> _Task brief_
Type out all the records once more, exactly.

> _Material to process_
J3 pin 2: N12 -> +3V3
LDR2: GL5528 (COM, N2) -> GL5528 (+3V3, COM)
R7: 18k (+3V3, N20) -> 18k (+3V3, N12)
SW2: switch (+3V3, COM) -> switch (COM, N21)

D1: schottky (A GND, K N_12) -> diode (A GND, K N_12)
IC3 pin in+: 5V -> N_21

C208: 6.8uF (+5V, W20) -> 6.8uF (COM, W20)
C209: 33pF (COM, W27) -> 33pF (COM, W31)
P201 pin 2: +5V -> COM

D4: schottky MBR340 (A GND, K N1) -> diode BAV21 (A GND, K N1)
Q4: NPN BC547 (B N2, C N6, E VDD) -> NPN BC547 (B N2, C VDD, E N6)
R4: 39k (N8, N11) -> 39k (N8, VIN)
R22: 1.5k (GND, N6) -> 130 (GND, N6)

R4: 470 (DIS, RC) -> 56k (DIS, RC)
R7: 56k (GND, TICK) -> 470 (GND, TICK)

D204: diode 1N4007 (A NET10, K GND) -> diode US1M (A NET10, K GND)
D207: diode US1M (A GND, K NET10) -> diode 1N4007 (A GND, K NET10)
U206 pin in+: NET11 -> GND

> _Response area_
J3 pin 2: N12 -> +3V3
LDR2: GL5528 (COM, N2) -> GL5528 (+3V3, COM)
R7: 18k (+3V3, N20) -> 18k (+3V3, N12)
SW2: switch (+3V3, COM) -> switch (COM, N21)

D1: schottky (A GND, K N_12) -> diode (A GND, K N_12)
IC3 pin in+: 5V -> N_21

C208: 6.8uF (+5V, W20) -> 6.8uF (COM, W20)
C209: 33pF (COM, W27) -> 33pF (COM, W31)
P201 pin 2: +5V -> COM

D4: schottky MBR340 (A GND, K N1) -> diode BAV21 (A GND, K N1)
Q4: NPN BC547 (B N2, C N6, E VDD) -> NPN BC547 (B N2, C VDD, E N6)
R4: 39k (N8, N11) -> 39k (N8, VIN)
R22: 1.5k (GND, N6) -> 130 (GND, N6)

R4: 470 (DIS, RC) -> 56k (DIS, RC)
R7: 56k (GND, TICK) -> 470 (GND, TICK)

D204: diode 1N4007 (A NET10, K GND) -> diode US1M (A NET10, K GND)
D207: diode US1M (A GND, K NET10) -> diode 1N4007 (A GND, K NET10)
U206 pin in+: NET11 -> GND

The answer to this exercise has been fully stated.